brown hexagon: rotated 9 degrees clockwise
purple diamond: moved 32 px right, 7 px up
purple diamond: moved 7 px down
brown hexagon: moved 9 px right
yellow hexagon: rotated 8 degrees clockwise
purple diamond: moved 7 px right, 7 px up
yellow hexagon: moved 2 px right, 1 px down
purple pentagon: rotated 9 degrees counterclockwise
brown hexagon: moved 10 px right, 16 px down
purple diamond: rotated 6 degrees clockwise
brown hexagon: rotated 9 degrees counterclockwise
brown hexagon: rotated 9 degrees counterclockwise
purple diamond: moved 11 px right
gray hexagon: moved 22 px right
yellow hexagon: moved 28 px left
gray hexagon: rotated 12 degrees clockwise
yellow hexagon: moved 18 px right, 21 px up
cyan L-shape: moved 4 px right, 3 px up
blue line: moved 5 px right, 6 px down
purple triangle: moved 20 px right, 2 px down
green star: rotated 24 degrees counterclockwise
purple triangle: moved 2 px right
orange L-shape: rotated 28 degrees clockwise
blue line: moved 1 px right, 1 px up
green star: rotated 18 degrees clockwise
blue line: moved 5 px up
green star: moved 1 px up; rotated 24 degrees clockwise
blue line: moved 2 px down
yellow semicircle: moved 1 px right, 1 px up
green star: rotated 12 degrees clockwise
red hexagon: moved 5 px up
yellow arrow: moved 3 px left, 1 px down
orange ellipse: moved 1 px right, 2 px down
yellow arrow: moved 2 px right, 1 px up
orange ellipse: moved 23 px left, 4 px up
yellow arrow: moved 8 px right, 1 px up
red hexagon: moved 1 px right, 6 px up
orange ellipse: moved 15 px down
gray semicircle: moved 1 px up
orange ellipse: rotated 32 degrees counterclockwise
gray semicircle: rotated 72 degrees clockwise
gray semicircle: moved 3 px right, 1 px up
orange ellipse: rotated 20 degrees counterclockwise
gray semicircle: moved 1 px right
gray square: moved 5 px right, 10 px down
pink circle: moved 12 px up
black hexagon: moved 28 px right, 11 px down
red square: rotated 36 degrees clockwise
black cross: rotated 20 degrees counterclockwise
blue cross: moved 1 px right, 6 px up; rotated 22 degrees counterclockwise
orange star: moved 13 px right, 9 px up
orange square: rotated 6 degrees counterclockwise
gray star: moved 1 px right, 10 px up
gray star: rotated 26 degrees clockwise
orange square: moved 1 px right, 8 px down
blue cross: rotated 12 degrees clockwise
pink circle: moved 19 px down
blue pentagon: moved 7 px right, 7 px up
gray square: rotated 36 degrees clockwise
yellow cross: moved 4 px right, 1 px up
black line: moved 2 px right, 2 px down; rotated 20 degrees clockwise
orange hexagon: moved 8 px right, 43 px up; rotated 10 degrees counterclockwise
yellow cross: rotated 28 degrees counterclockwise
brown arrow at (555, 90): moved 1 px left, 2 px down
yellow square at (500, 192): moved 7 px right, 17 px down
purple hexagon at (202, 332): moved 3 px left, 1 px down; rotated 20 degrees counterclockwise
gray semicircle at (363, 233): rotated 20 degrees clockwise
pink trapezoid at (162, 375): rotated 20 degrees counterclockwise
· · · · ·
◆ GIVEN PROBLEM
Write out all of the entries above again, substituting "violet rhombus" for each occurrence of "purple diamond" and leaving everything else unchanged.

◆ WRITTEN SOLUTION
brown hexagon: rotated 9 degrees clockwise
violet rhombus: moved 32 px right, 7 px up
violet rhombus: moved 7 px down
brown hexagon: moved 9 px right
yellow hexagon: rotated 8 degrees clockwise
violet rhombus: moved 7 px right, 7 px up
yellow hexagon: moved 2 px right, 1 px down
purple pentagon: rotated 9 degrees counterclockwise
brown hexagon: moved 10 px right, 16 px down
violet rhombus: rotated 6 degrees clockwise
brown hexagon: rotated 9 degrees counterclockwise
brown hexagon: rotated 9 degrees counterclockwise
violet rhombus: moved 11 px right
gray hexagon: moved 22 px right
yellow hexagon: moved 28 px left
gray hexagon: rotated 12 degrees clockwise
yellow hexagon: moved 18 px right, 21 px up
cyan L-shape: moved 4 px right, 3 px up
blue line: moved 5 px right, 6 px down
purple triangle: moved 20 px right, 2 px down
green star: rotated 24 degrees counterclockwise
purple triangle: moved 2 px right
orange L-shape: rotated 28 degrees clockwise
blue line: moved 1 px right, 1 px up
green star: rotated 18 degrees clockwise
blue line: moved 5 px up
green star: moved 1 px up; rotated 24 degrees clockwise
blue line: moved 2 px down
yellow semicircle: moved 1 px right, 1 px up
green star: rotated 12 degrees clockwise
red hexagon: moved 5 px up
yellow arrow: moved 3 px left, 1 px down
orange ellipse: moved 1 px right, 2 px down
yellow arrow: moved 2 px right, 1 px up
orange ellipse: moved 23 px left, 4 px up
yellow arrow: moved 8 px right, 1 px up
red hexagon: moved 1 px right, 6 px up
orange ellipse: moved 15 px down
gray semicircle: moved 1 px up
orange ellipse: rotated 32 degrees counterclockwise
gray semicircle: rotated 72 degrees clockwise
gray semicircle: moved 3 px right, 1 px up
orange ellipse: rotated 20 degrees counterclockwise
gray semicircle: moved 1 px right
gray square: moved 5 px right, 10 px down
pink circle: moved 12 px up
black hexagon: moved 28 px right, 11 px down
red square: rotated 36 degrees clockwise
black cross: rotated 20 degrees counterclockwise
blue cross: moved 1 px right, 6 px up; rotated 22 degrees counterclockwise
orange star: moved 13 px right, 9 px up
orange square: rotated 6 degrees counterclockwise
gray star: moved 1 px right, 10 px up
gray star: rotated 26 degrees clockwise
orange square: moved 1 px right, 8 px down
blue cross: rotated 12 degrees clockwise
pink circle: moved 19 px down
blue pentagon: moved 7 px right, 7 px up
gray square: rotated 36 degrees clockwise
yellow cross: moved 4 px right, 1 px up
black line: moved 2 px right, 2 px down; rotated 20 degrees clockwise
orange hexagon: moved 8 px right, 43 px up; rotated 10 degrees counterclockwise
yellow cross: rotated 28 degrees counterclockwise
brown arrow at (555, 90): moved 1 px left, 2 px down
yellow square at (500, 192): moved 7 px right, 17 px down
purple hexagon at (202, 332): moved 3 px left, 1 px down; rotated 20 degrees counterclockwise
gray semicircle at (363, 233): rotated 20 degrees clockwise
pink trapezoid at (162, 375): rotated 20 degrees counterclockwise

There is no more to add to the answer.